▸ DATA SHOWN

........

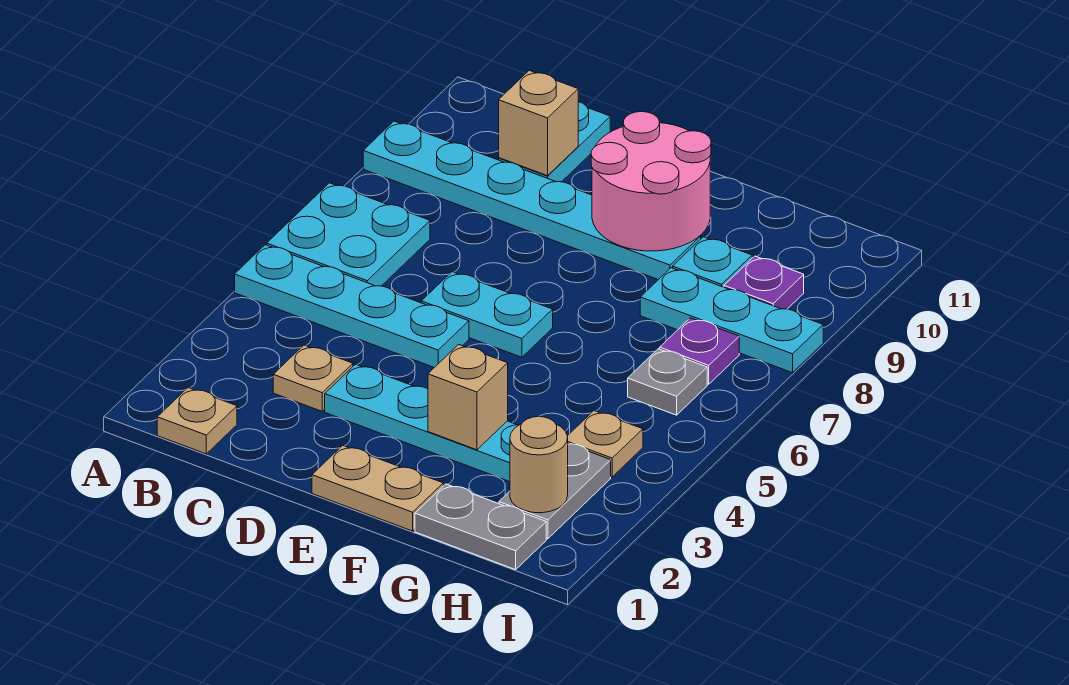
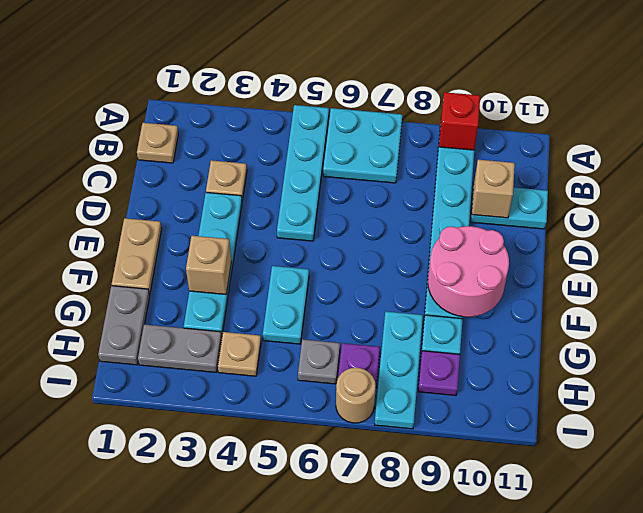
none -> red brick A9 level 2
cyan plate D6:E6 level 1 -> cyan plate F5:G5 level 1
tan round brick H2 level 2 -> tan round brick I7 level 1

........

▸ ABOUT THIS EXERCISE
I would like you to restate word for word the lines from the one with "cyan plate D6:E6" through the last line of the material above, and only those.

▸ EXPECTED ANSWER
cyan plate D6:E6 level 1 -> cyan plate F5:G5 level 1
tan round brick H2 level 2 -> tan round brick I7 level 1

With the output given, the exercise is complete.